• WHAT TO PRODUCE: Down to the last line, restate the records below word for word, dropping every image.

• DATA UNDER STUDY:
- - -
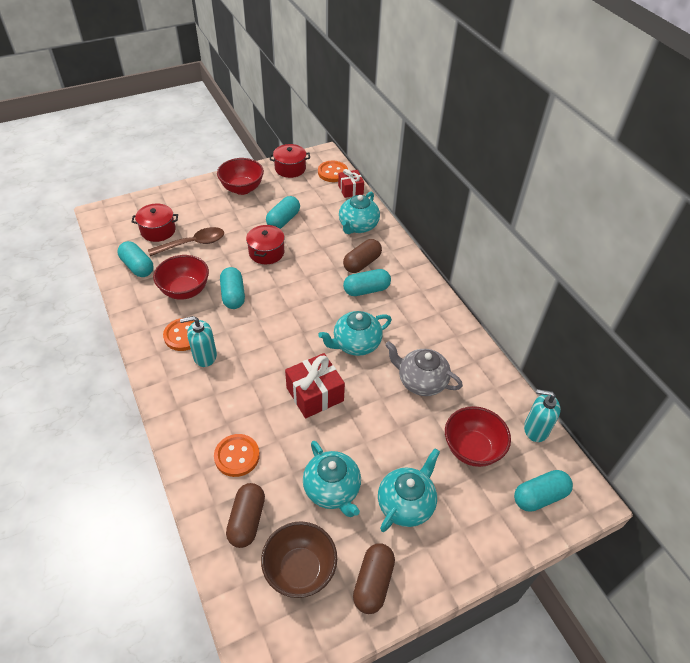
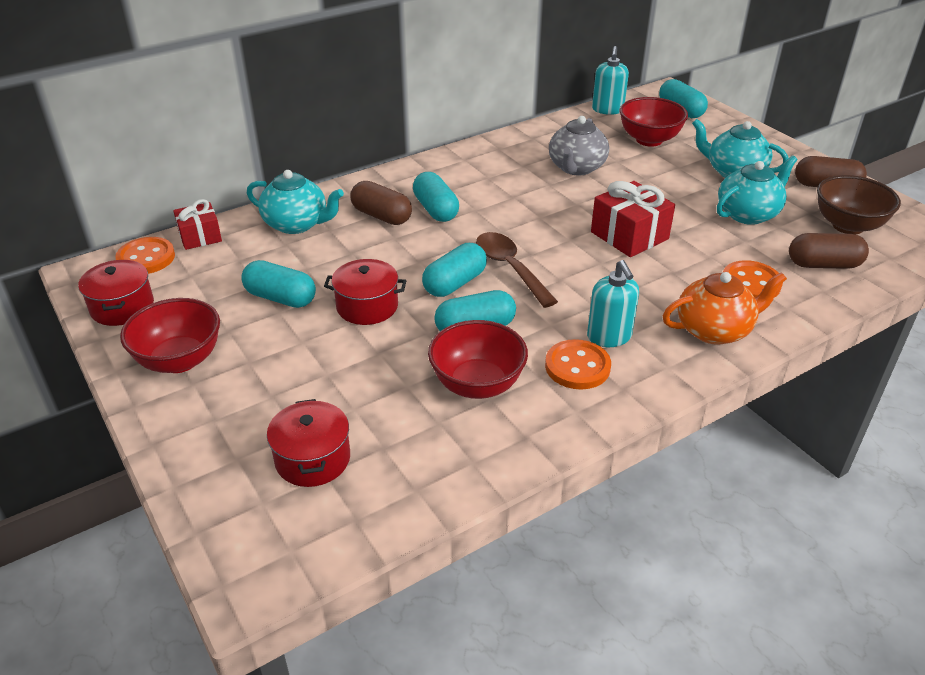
camera: 95 degrees left, 10 degrees down
turquoise capsule [118,241,154,277] -> turquoise capsule moved to [422,243,487,297]
brown spoon [148,227,224,256] -> brown spoon moved to [476,232,558,308]
turquoise teapot [318,311,392,356] -> none
none -> orange teapot [663,272,787,345]

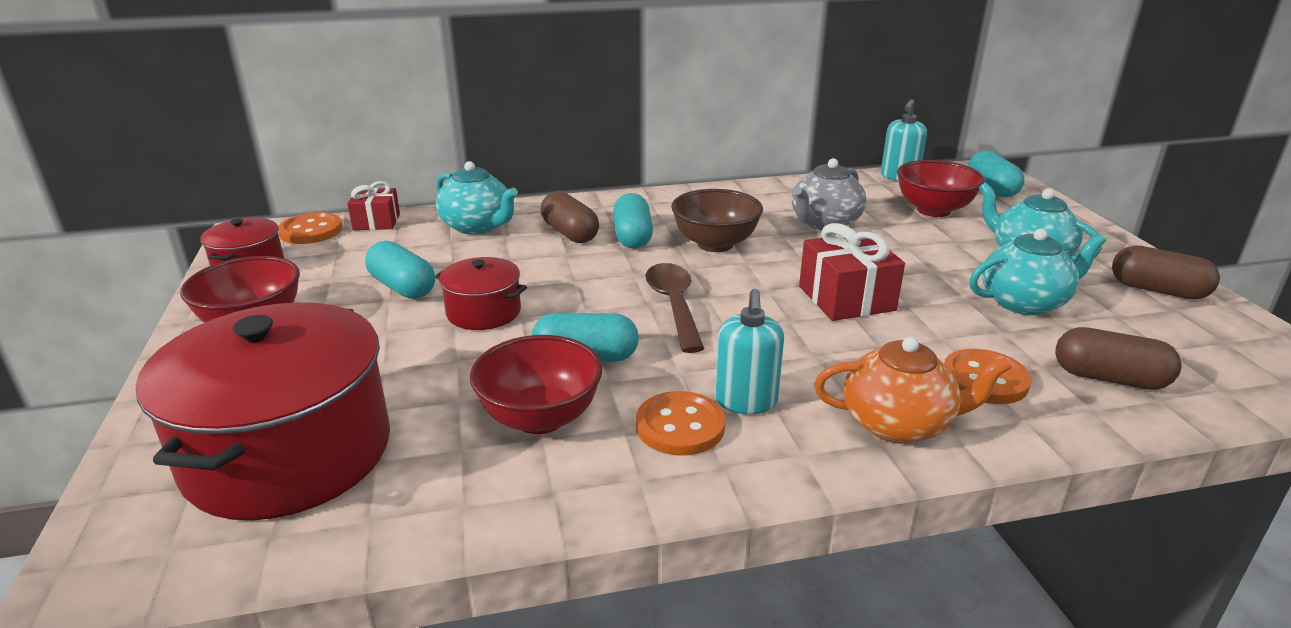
camera: 20 degrees right, 10 degrees down
red pot [267,399,350,487] -> red pot [136,302,390,520], size x2.08
turquoise capsule [422,243,487,297] -> none
brown bowl [817,175,901,234] -> brown bowl moved to [671,189,763,252]

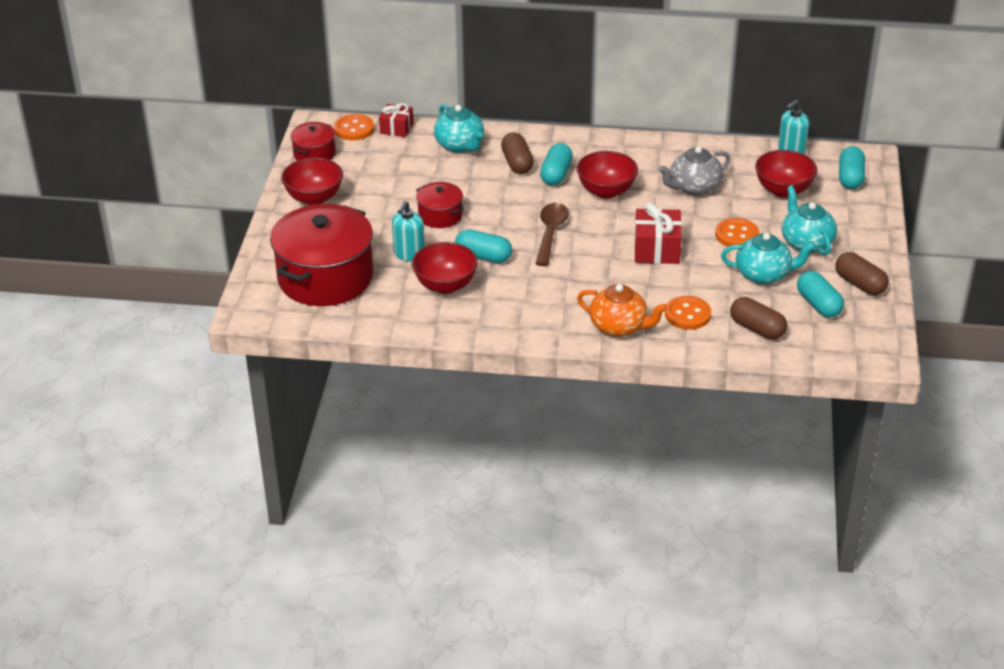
camera: 20 degrees right, 10 degrees up
turquoise capsule [365,241,435,299] -> turquoise capsule moved to [797,271,844,318]
orange button [636,391,725,455] -> orange button moved to [715,218,759,247]
brown bowl [671,189,763,252] -> red bowl [576,151,638,199]
turquoise soap dispenser [715,289,784,414] -> turquoise soap dispenser moved to [392,201,425,262]

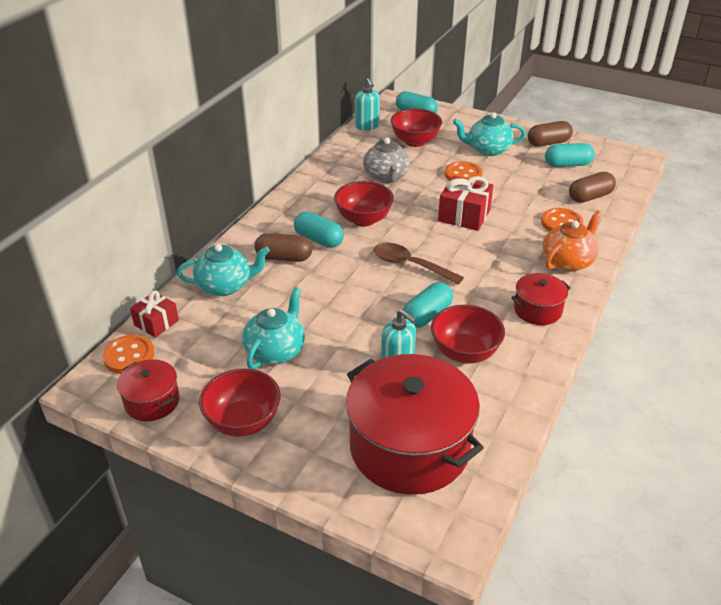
camera: 70 degrees left, 0 degrees up
red pot [416,182,464,228] -> red pot moved to [511,273,571,325]
turquoise teapot [721,233,816,284] -> turquoise teapot moved to [242,287,305,369]

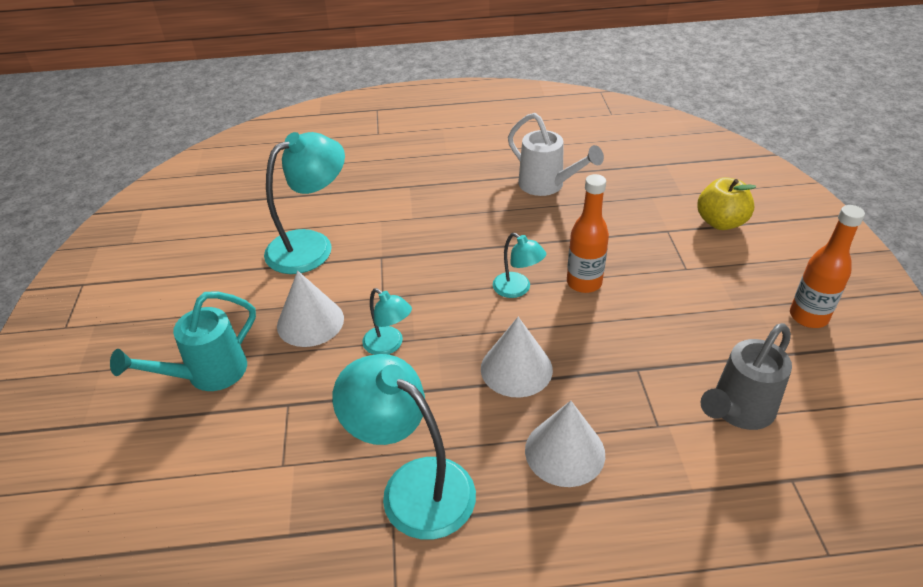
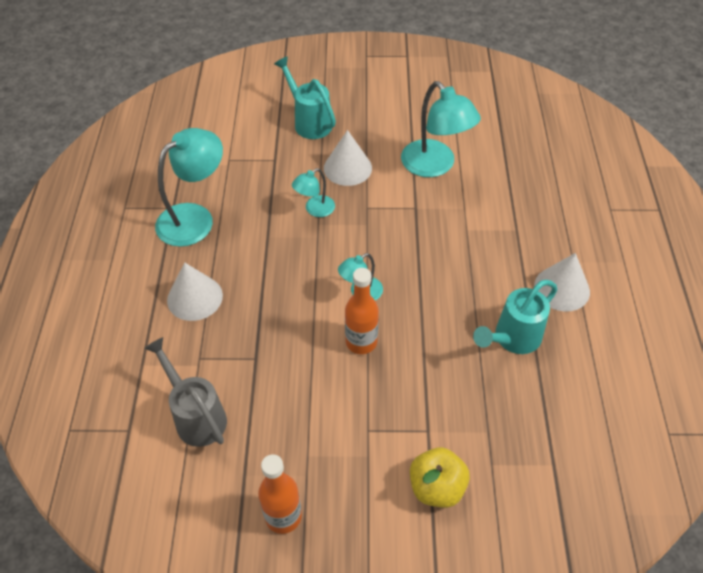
camera: 95 degrees right, 10 degrees up
white cone [481,317,553,398] -> white cone moved to [534,253,590,312]
white watering can [508,113,604,196] -> turquoise watering can [473,280,557,354]

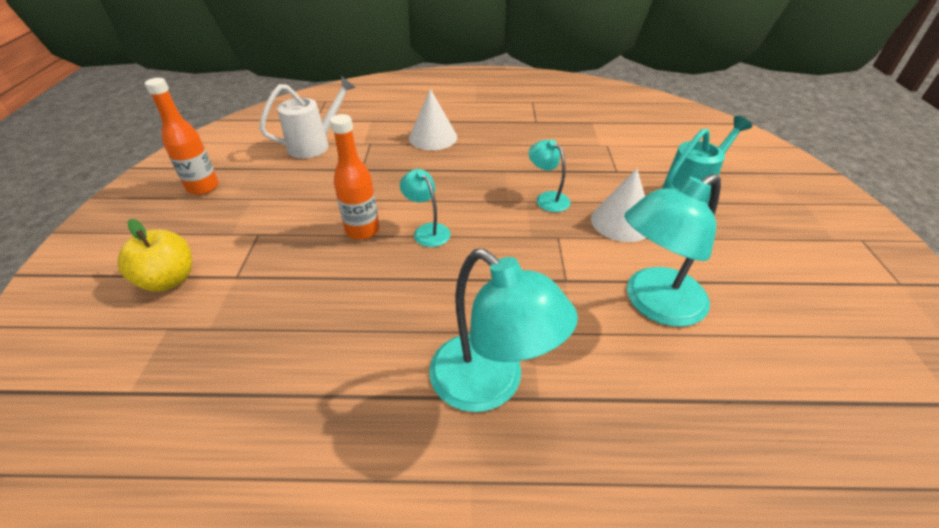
camera: 90 degrees right, 10 degrees down
grey watering can [144,337,227,447] -> white watering can [259,76,356,158]
turquoise lamp [155,128,223,247] -> turquoise lamp moved to [429,249,578,412]
turquoise watering can [473,280,557,354] -> none
white cone [534,253,590,312] -> none

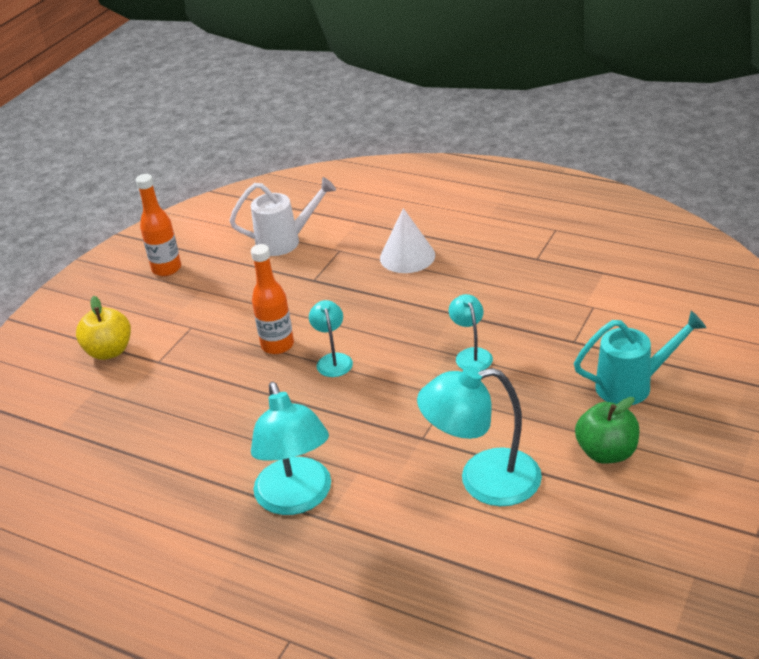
camera: 30 degrees right, 5 degrees down
white cone [591,168,646,242] -> none
none -> green apple [575,397,640,464]

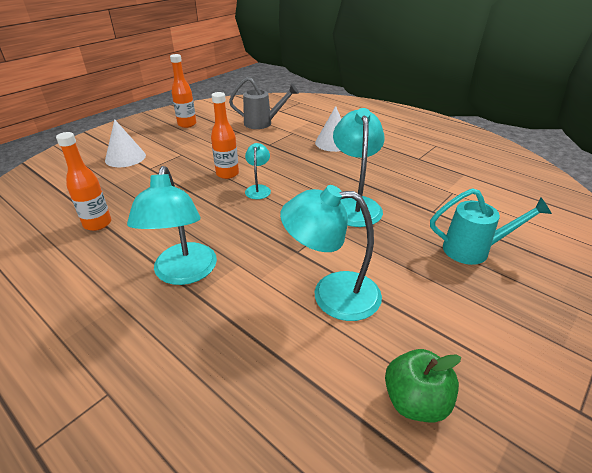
camera: 10 degrees right, 0 degrees up
yellow apple [76,296,131,360] -> white cone [105,119,146,167]
white watering can [230,177,336,256] -> grey watering can [229,77,299,129]
turquoise lamp [449,294,493,371] -> turquoise lamp [333,108,385,227], size x1.90
green apple [575,397,640,464] -> green apple moved to [385,349,461,423]
none -> orange bottle [56,132,111,231]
- - -
• WRITTEN ANSWER:
camera: 95 degrees left, 10 degrees down
turquoise capsule [118,241,154,277] -> turquoise capsule moved to [422,243,487,297]
brown spoon [148,227,224,256] -> brown spoon moved to [476,232,558,308]
turquoise teapot [318,311,392,356] -> none
none -> orange teapot [663,272,787,345]

camera: 20 degrees right, 10 degrees down
red pot [267,399,350,487] -> red pot [136,302,390,520], size x2.08
turquoise capsule [422,243,487,297] -> none
brown bowl [817,175,901,234] -> brown bowl moved to [671,189,763,252]

camera: 20 degrees right, 10 degrees up
turquoise capsule [365,241,435,299] -> turquoise capsule moved to [797,271,844,318]
orange button [636,391,725,455] -> orange button moved to [715,218,759,247]
brown bowl [671,189,763,252] -> red bowl [576,151,638,199]
turquoise soap dispenser [715,289,784,414] -> turquoise soap dispenser moved to [392,201,425,262]

camera: 70 degrees left, 0 degrees up
red pot [416,182,464,228] -> red pot moved to [511,273,571,325]
turquoise teapot [721,233,816,284] -> turquoise teapot moved to [242,287,305,369]

camera: 95 degrees right, 10 degrees up
white cone [481,317,553,398] -> white cone moved to [534,253,590,312]
white watering can [508,113,604,196] -> turquoise watering can [473,280,557,354]

camera: 90 degrees right, 10 degrees down
grey watering can [144,337,227,447] -> white watering can [259,76,356,158]
turquoise lamp [155,128,223,247] -> turquoise lamp moved to [429,249,578,412]
turquoise watering can [473,280,557,354] -> none
white cone [534,253,590,312] -> none

camera: 30 degrees right, 5 degrees down
white cone [591,168,646,242] -> none
none -> green apple [575,397,640,464]

camera: 10 degrees right, 0 degrees up
yellow apple [76,296,131,360] -> white cone [105,119,146,167]
white watering can [230,177,336,256] -> grey watering can [229,77,299,129]
turquoise lamp [449,294,493,371] -> turquoise lamp [333,108,385,227], size x1.90
green apple [575,397,640,464] -> green apple moved to [385,349,461,423]
none -> orange bottle [56,132,111,231]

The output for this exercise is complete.